Recorded information |
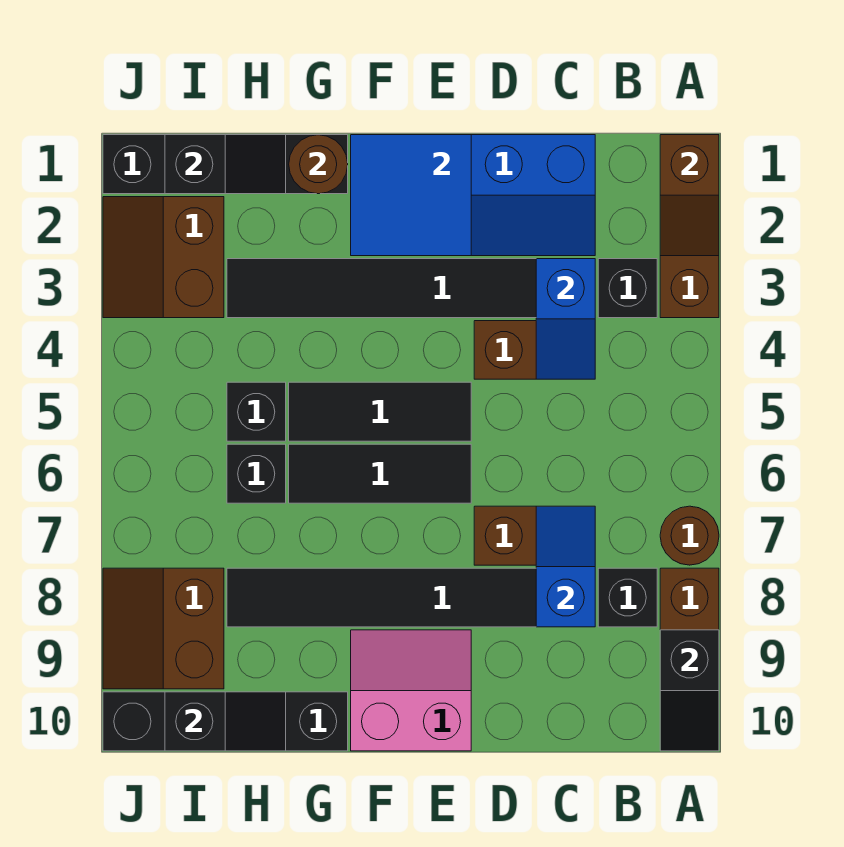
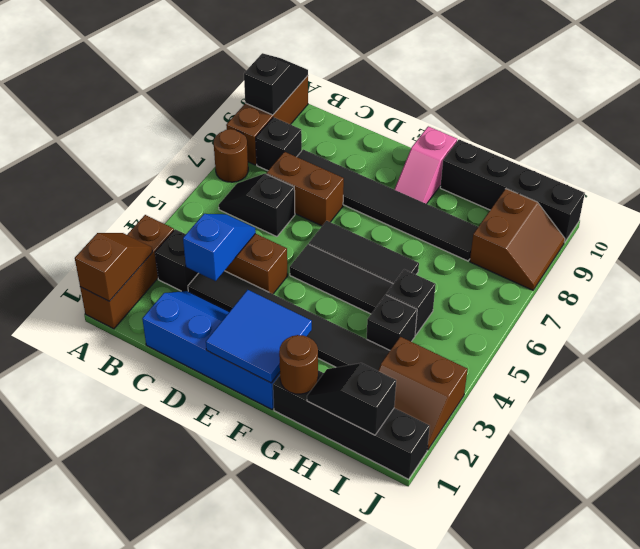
blue slope C7:C8 level 2 top 8 -> none
pink slope E9:F10 level 1 top 10 -> pink slope F9:F10 level 1 top 10
black brick H6 level 1 -> black brick H4 level 1
black slope H10:I10 level 2 top I -> black slope B6:C6 level 1 top C
brown slope I2:J3 level 1 top I -> brown slope I2:J3 level 1 top 3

Work instructions | At the line containing "pink slope E9:F10", start copying. Continue exactly through the final line of the entries above and stop there.

Answer |
pink slope E9:F10 level 1 top 10 -> pink slope F9:F10 level 1 top 10
black brick H6 level 1 -> black brick H4 level 1
black slope H10:I10 level 2 top I -> black slope B6:C6 level 1 top C
brown slope I2:J3 level 1 top I -> brown slope I2:J3 level 1 top 3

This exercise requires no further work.